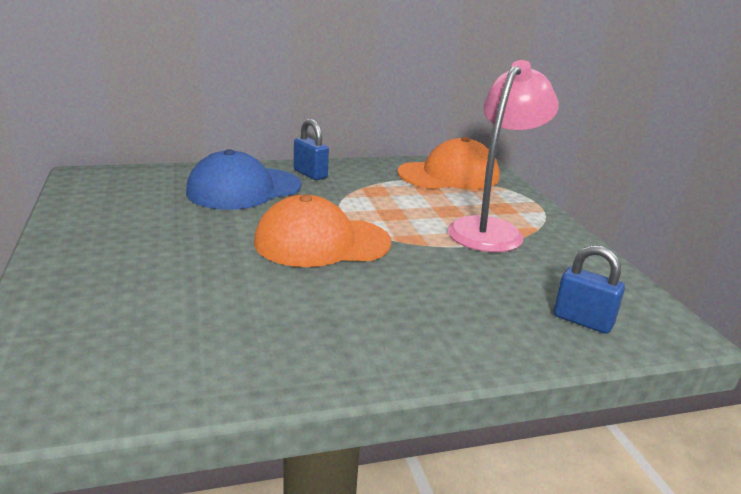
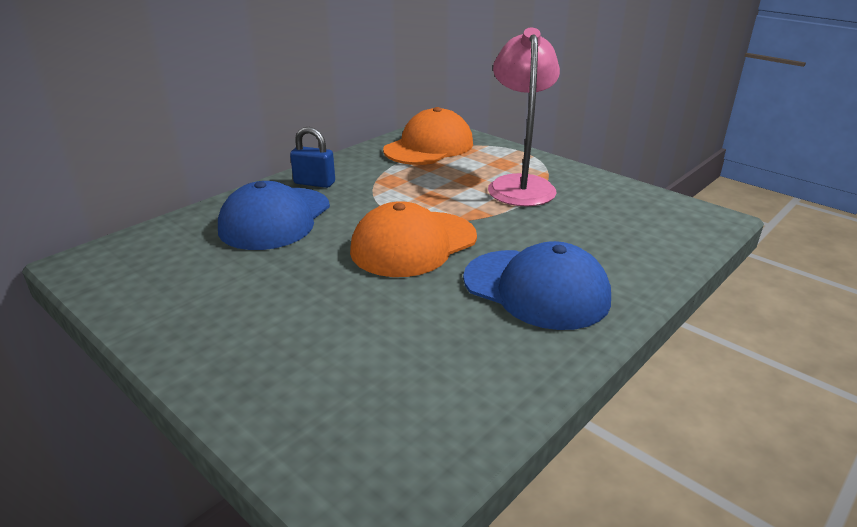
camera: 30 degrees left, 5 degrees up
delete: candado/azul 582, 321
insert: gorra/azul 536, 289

________________________

Output the lines above in full and exactly. Leave out every picture.

Your response.
camera: 30 degrees left, 5 degrees up
delete: candado/azul 582, 321
insert: gorra/azul 536, 289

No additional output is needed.